- WORK ITEM -
Among the lines of data below, reproduce only those from the one with "white heart [314,425,353,459]" through the one with "orange vase [605,182,642,241] -> none", exactly as they stand, both ends included.

Spatial object tracking data
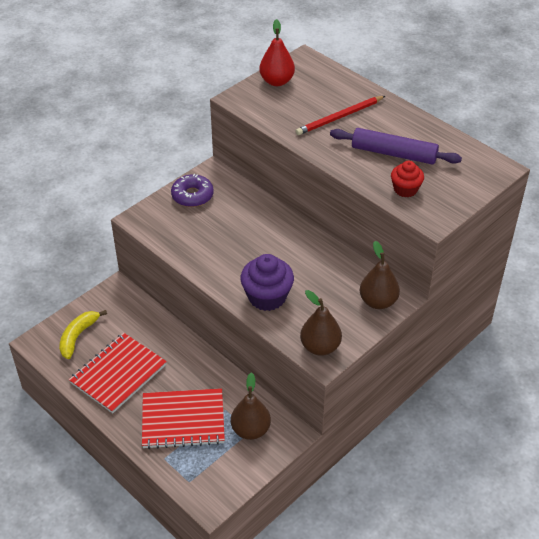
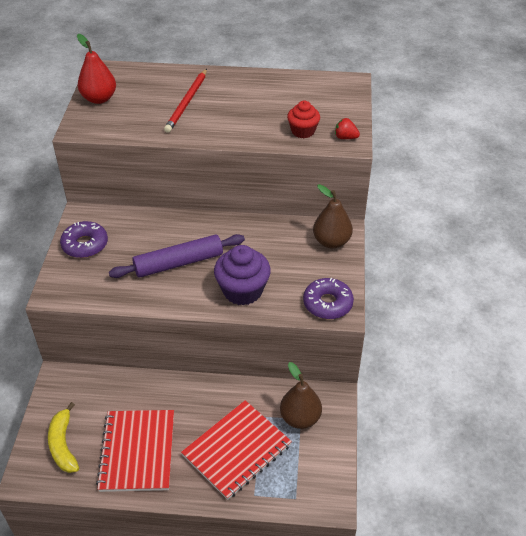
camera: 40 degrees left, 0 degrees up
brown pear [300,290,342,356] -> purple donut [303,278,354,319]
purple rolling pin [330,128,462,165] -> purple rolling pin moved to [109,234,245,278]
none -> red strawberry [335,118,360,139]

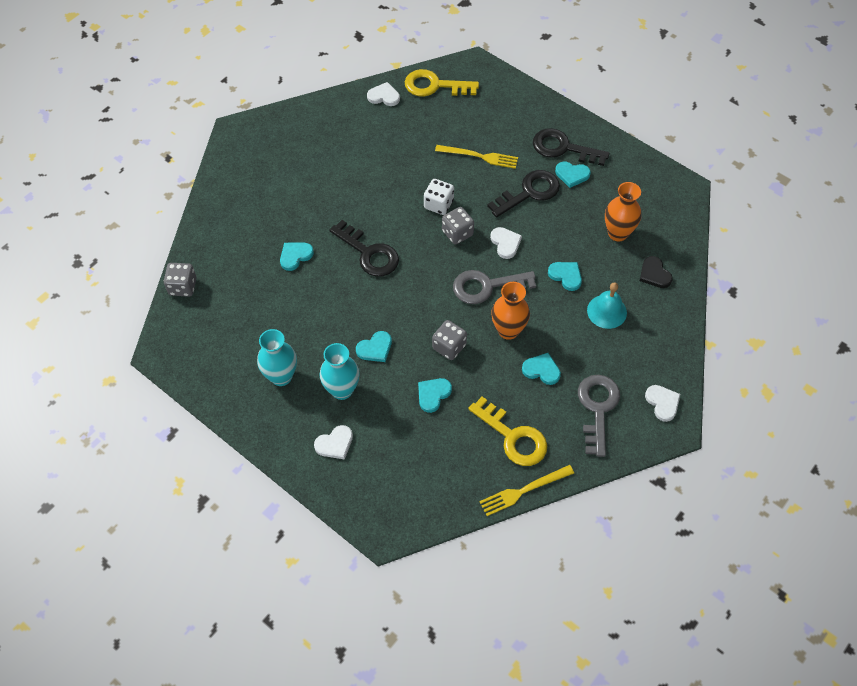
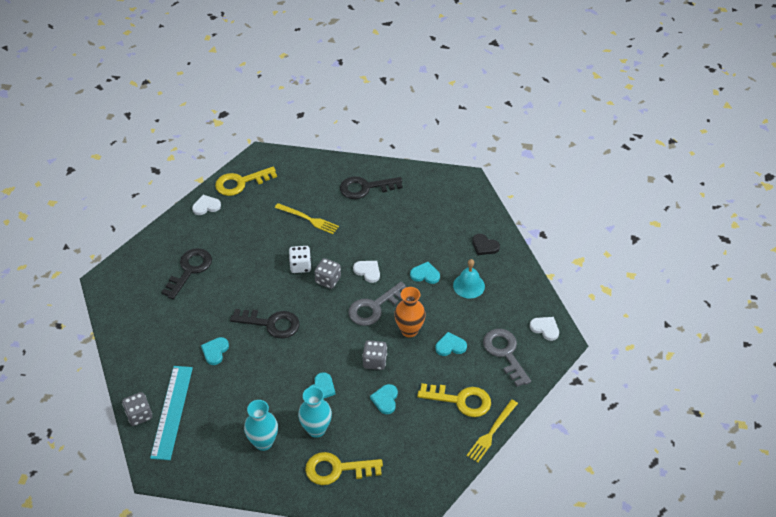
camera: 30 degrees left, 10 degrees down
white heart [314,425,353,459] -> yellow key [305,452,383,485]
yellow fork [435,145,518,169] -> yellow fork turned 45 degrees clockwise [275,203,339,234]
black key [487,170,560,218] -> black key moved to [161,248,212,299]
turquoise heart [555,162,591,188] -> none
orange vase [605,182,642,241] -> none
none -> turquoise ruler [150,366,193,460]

- THE ANSWER -
white heart [314,425,353,459] -> yellow key [305,452,383,485]
yellow fork [435,145,518,169] -> yellow fork turned 45 degrees clockwise [275,203,339,234]
black key [487,170,560,218] -> black key moved to [161,248,212,299]
turquoise heart [555,162,591,188] -> none
orange vase [605,182,642,241] -> none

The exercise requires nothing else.